WORK REQUEST >> Go through the lines below and repeat each one exactly, skipping pictures.

SUPPLIED MATERIAL >>
•••••

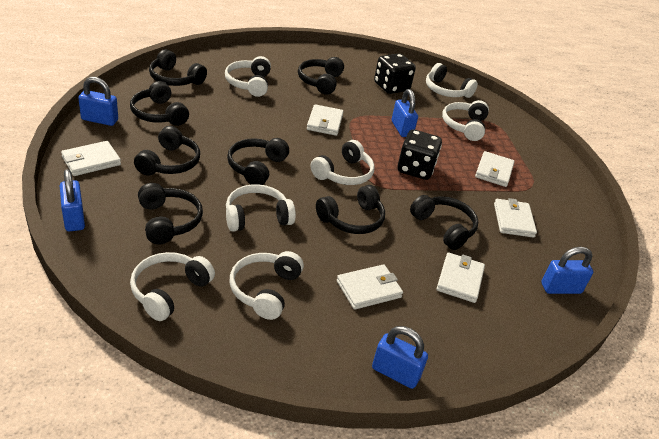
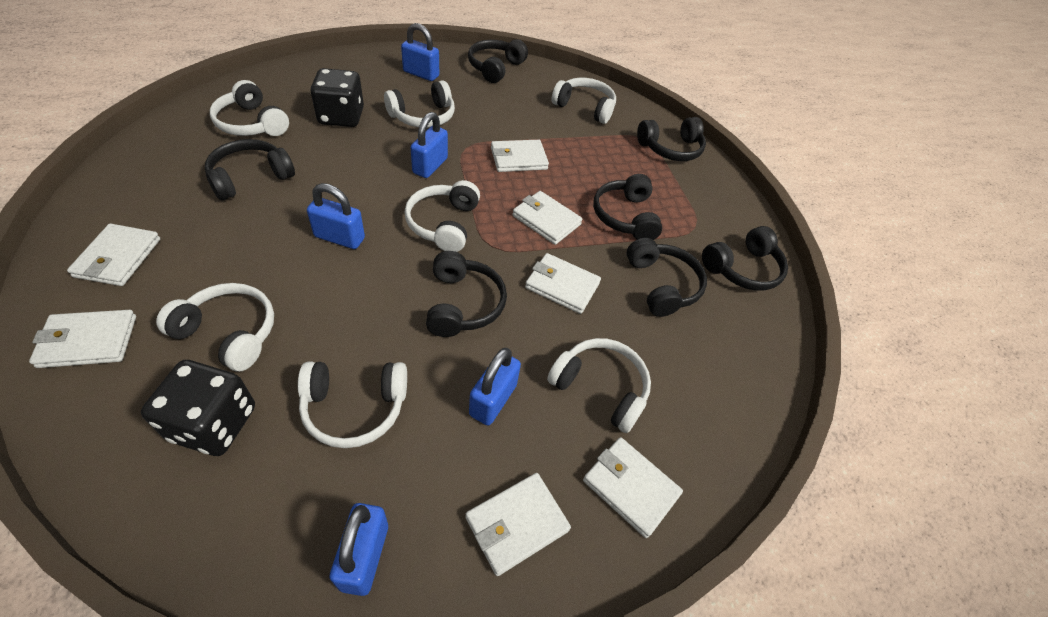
black headphones: 8 -> 7
white wallet: 6 -> 7

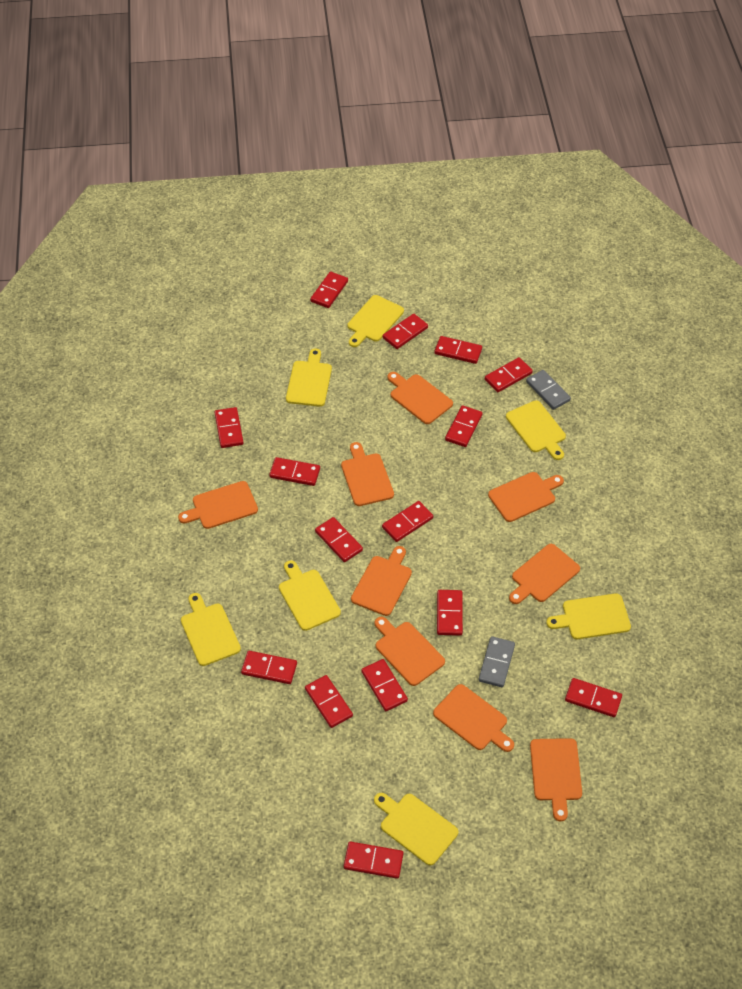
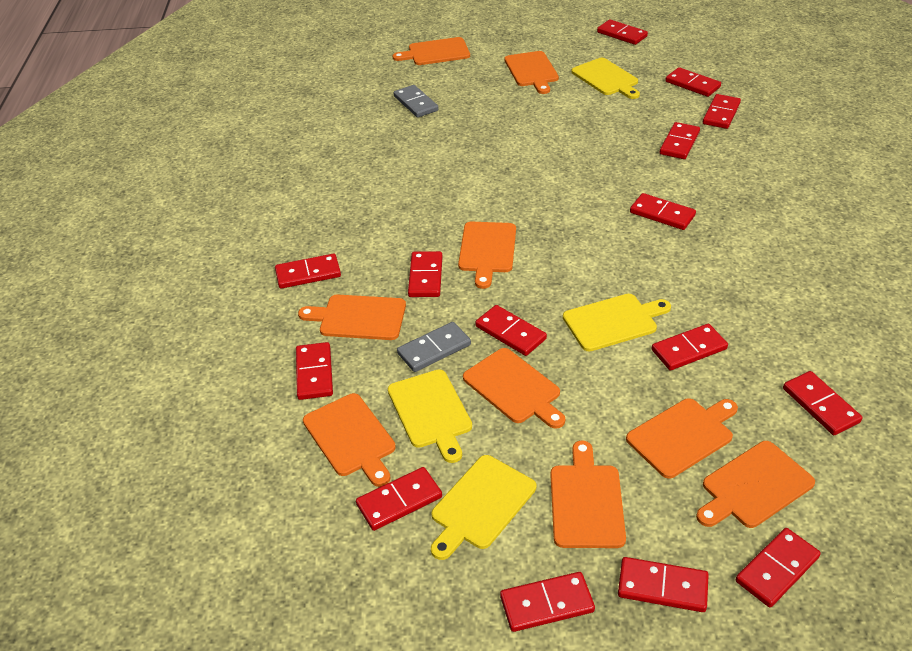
yellow cutting board: 7 -> 4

•••••

EXERCISE RESPONSE >>
black headphones: 8 -> 7
white wallet: 6 -> 7

yellow cutting board: 7 -> 4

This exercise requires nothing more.